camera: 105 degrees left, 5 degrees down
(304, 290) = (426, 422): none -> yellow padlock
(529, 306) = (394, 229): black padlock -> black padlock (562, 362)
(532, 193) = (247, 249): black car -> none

==

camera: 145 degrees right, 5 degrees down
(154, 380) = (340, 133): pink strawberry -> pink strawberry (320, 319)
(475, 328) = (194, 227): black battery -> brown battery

* * *

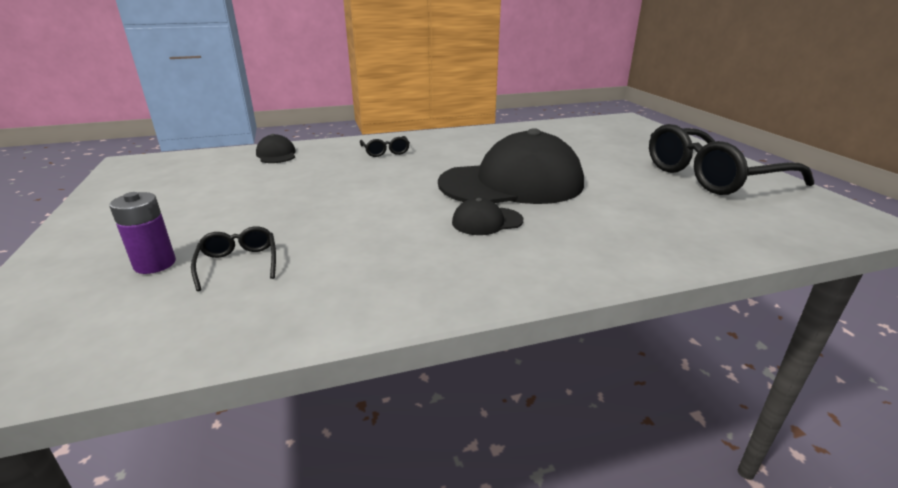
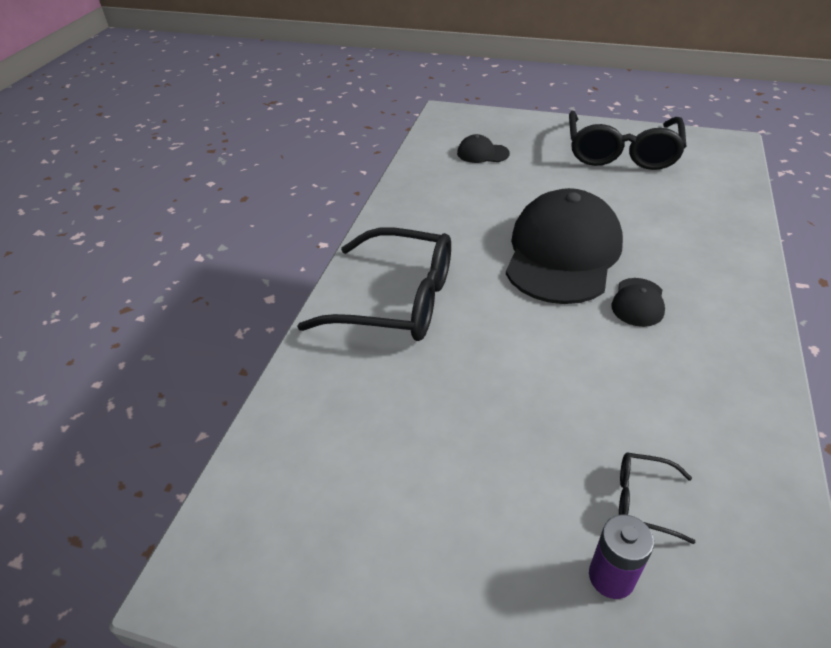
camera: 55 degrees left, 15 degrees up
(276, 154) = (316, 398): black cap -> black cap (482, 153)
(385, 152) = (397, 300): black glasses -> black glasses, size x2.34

### Activity
Working from the material above, retype exactly the lines from the one with "(276, 154) = (316, 398): black" through the one with "(385, 152) = (397, 300): black", both included, and only those lines.

### Your response
(276, 154) = (316, 398): black cap -> black cap (482, 153)
(385, 152) = (397, 300): black glasses -> black glasses, size x2.34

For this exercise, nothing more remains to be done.